Required work. Output each record below exactly. No images go in the copy.

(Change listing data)

★ ★ ★ ★ ★

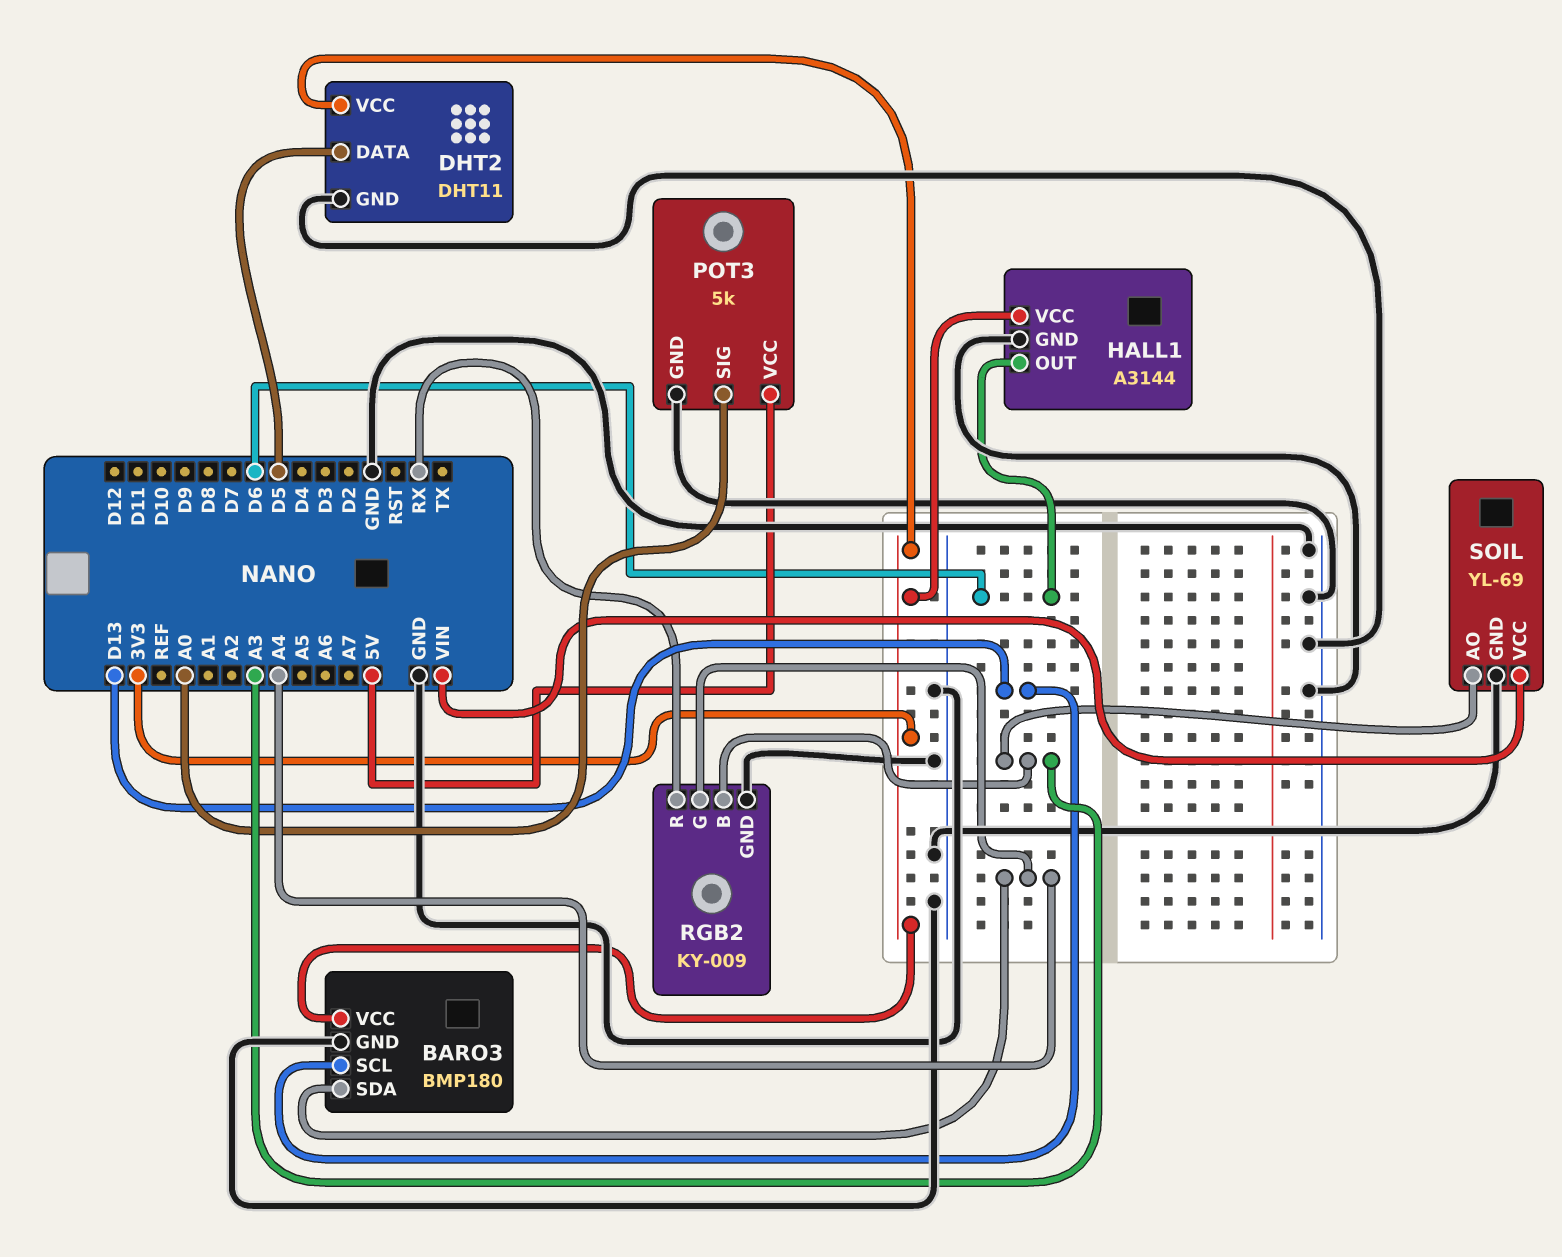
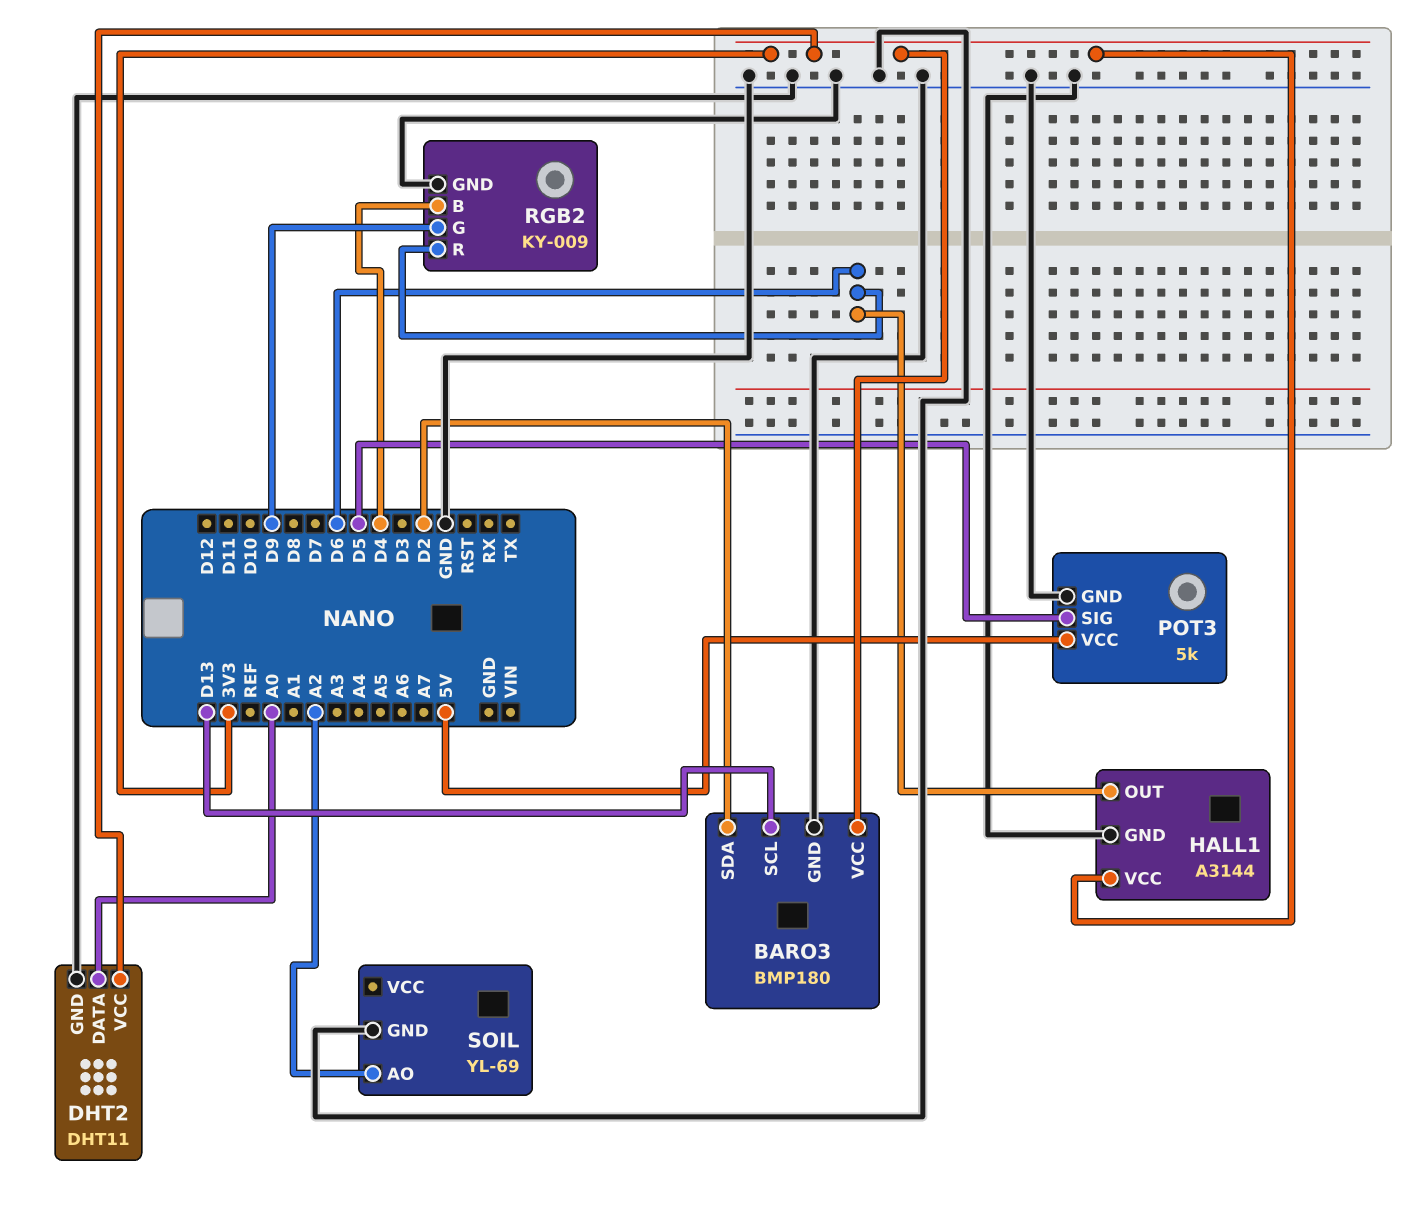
BARO3 pin SDA: A4 -> D2
DHT2 pin DATA: D5 -> A0
POT3 pin SIG: A0 -> D5
RGB2 pin B: A3 -> D4
RGB2 pin G: A4 -> D9
RGB2 pin R: RX -> D6
SOIL pin AO: A3 -> A2
SOIL pin VCC: VIN -> none

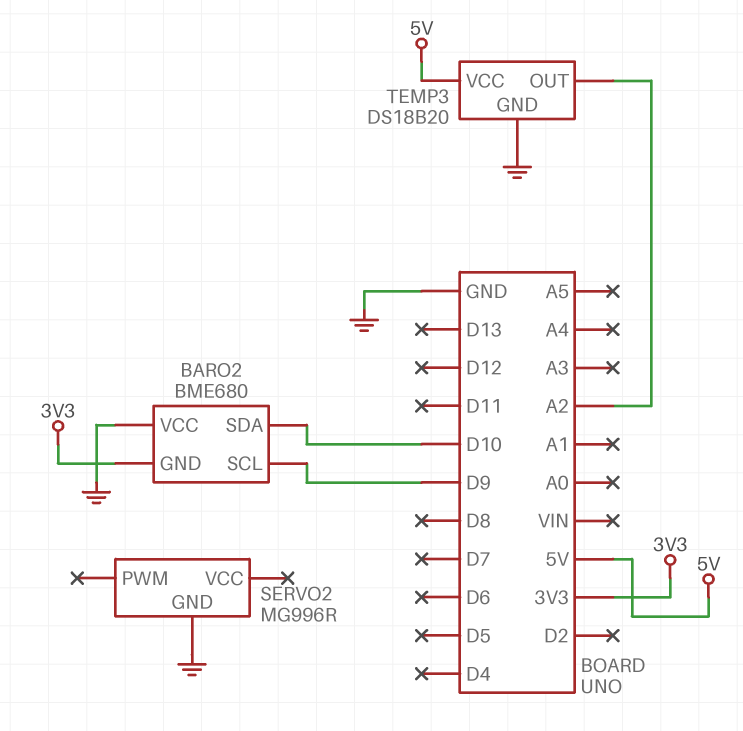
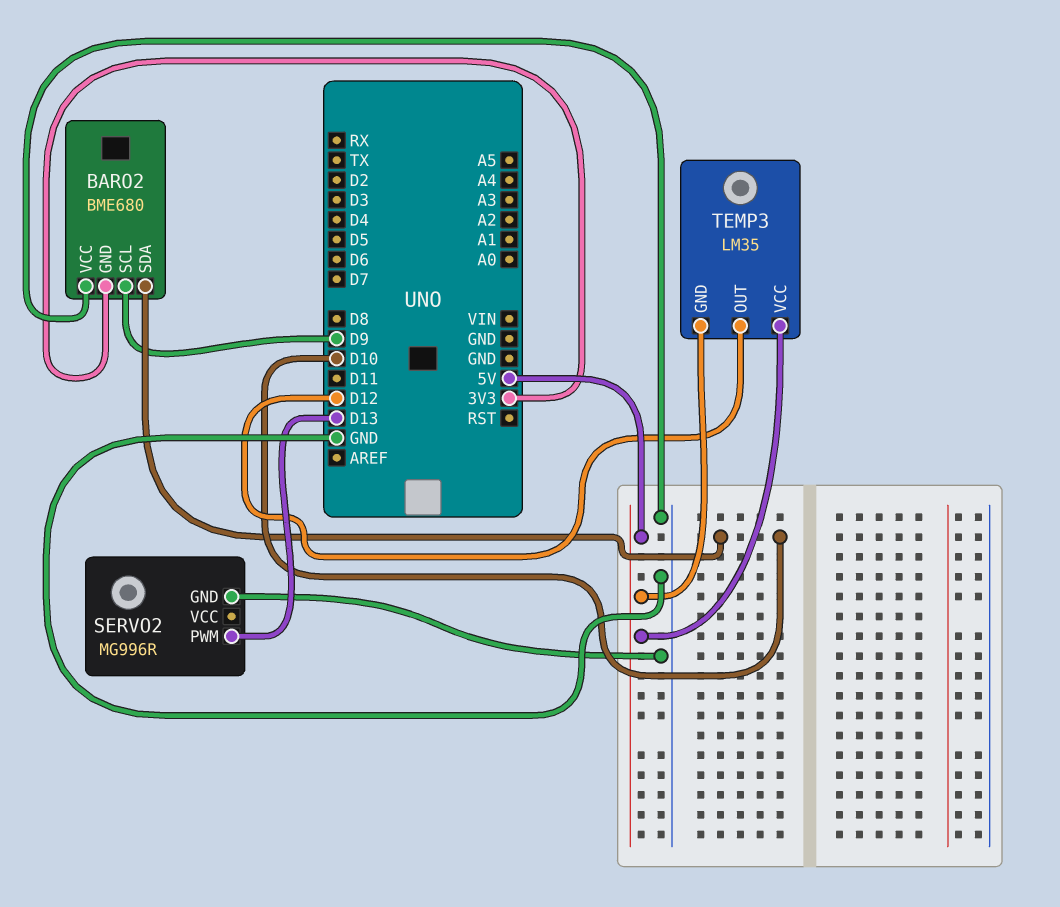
SERVO2 pin PWM: none -> D13
TEMP3: DS18B20 -> LM35
TEMP3 pin GND: GND -> 5V
TEMP3 pin OUT: A2 -> D12

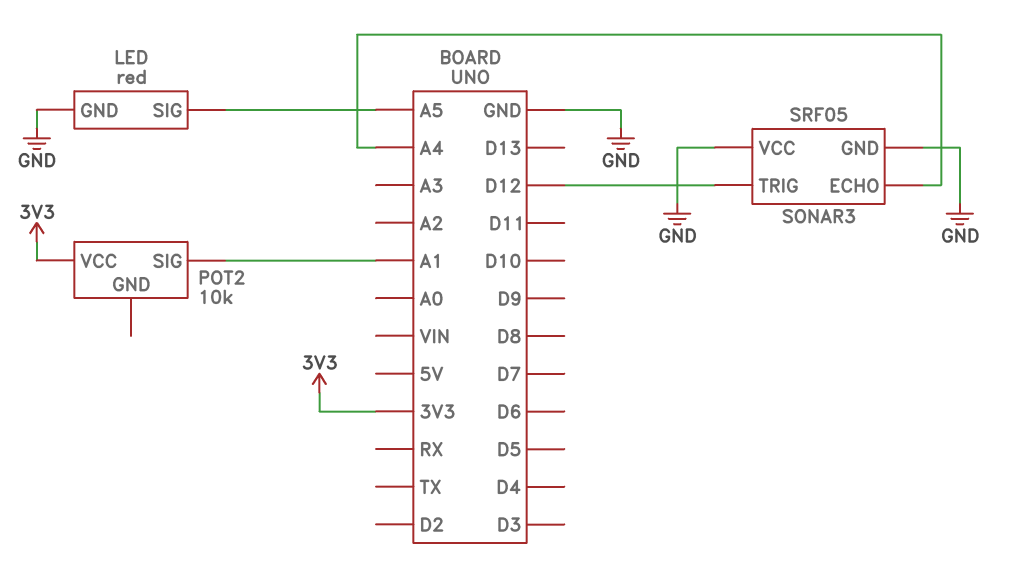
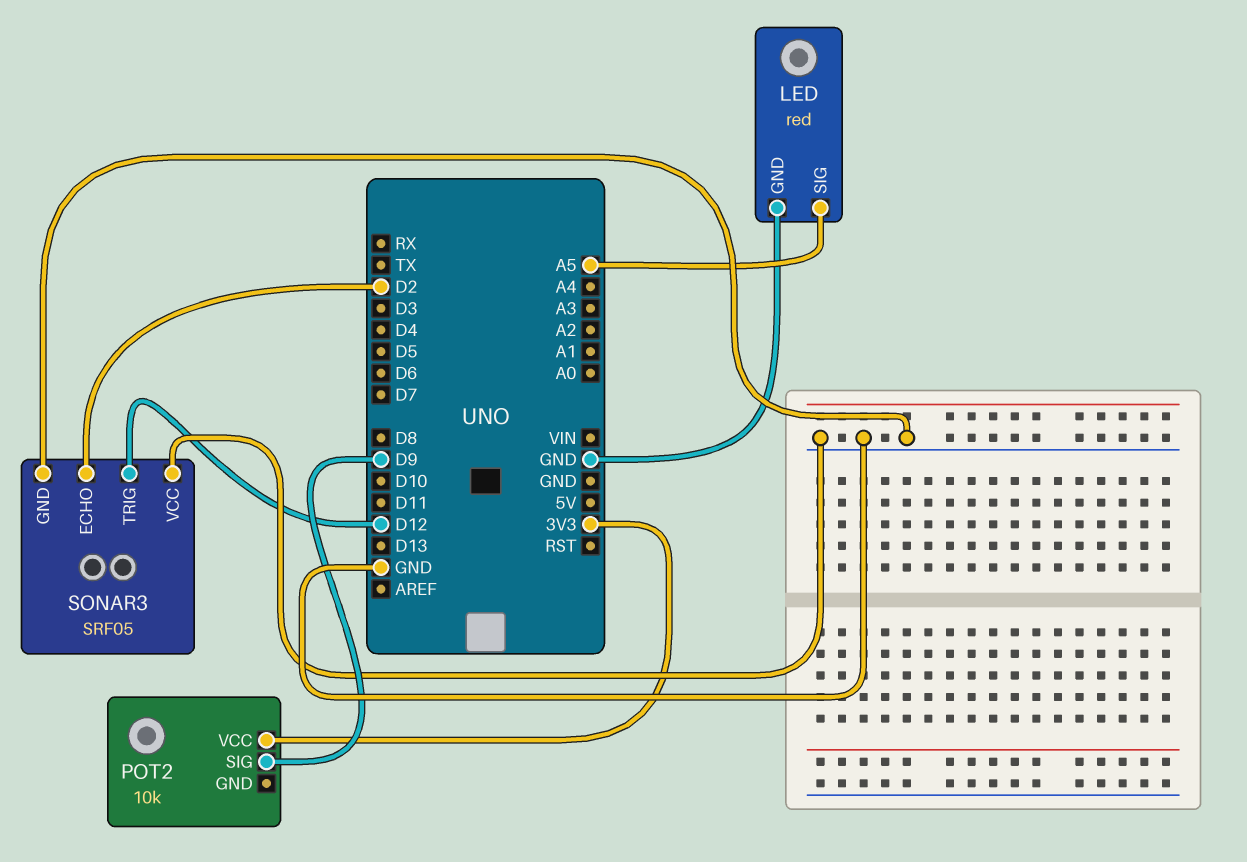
POT2 pin SIG: A1 -> D9
SONAR3 pin ECHO: A4 -> D2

★ ★ ★ ★ ★

Output for this exercise.
BARO3 pin SDA: A4 -> D2
DHT2 pin DATA: D5 -> A0
POT3 pin SIG: A0 -> D5
RGB2 pin B: A3 -> D4
RGB2 pin G: A4 -> D9
RGB2 pin R: RX -> D6
SOIL pin AO: A3 -> A2
SOIL pin VCC: VIN -> none

SERVO2 pin PWM: none -> D13
TEMP3: DS18B20 -> LM35
TEMP3 pin GND: GND -> 5V
TEMP3 pin OUT: A2 -> D12

POT2 pin SIG: A1 -> D9
SONAR3 pin ECHO: A4 -> D2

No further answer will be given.